• **Exercise prompt**
Needed from the entries below: every line that holds the word "hexagon".

• **Excerpted data**
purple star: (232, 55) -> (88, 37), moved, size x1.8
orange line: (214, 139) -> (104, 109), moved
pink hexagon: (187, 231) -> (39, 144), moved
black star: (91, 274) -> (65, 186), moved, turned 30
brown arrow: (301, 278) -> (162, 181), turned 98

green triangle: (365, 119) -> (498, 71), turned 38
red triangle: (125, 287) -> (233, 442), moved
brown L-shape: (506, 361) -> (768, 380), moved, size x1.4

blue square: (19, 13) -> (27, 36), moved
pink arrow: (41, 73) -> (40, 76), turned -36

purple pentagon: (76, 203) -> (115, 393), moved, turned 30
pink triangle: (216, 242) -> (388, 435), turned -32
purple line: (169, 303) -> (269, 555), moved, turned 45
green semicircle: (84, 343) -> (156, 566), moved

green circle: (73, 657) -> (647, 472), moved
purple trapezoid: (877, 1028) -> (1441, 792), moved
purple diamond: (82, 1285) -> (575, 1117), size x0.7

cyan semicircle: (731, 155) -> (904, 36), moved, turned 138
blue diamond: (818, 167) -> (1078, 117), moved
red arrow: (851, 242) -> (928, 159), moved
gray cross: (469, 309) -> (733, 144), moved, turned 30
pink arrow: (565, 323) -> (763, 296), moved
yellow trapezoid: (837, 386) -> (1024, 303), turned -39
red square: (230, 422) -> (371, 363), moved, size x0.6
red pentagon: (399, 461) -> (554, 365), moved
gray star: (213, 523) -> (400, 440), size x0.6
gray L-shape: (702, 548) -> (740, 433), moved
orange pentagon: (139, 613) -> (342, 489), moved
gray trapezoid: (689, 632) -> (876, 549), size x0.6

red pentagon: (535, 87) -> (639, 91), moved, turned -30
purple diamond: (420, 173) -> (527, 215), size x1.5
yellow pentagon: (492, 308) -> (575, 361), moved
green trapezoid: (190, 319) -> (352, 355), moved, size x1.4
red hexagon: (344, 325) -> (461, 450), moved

• **Output for this exercise**
pink hexagon: (187, 231) -> (39, 144), moved
red hexagon: (344, 325) -> (461, 450), moved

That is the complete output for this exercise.